Instructions for the task> Copy these lines out word for word.

Records supplied>
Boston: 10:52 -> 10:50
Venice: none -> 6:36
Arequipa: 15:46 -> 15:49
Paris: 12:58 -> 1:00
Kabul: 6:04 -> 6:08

Answer to this problem>
Boston: 10:52 -> 10:50
Venice: none -> 6:36
Arequipa: 15:46 -> 15:49
Paris: 12:58 -> 1:00
Kabul: 6:04 -> 6:08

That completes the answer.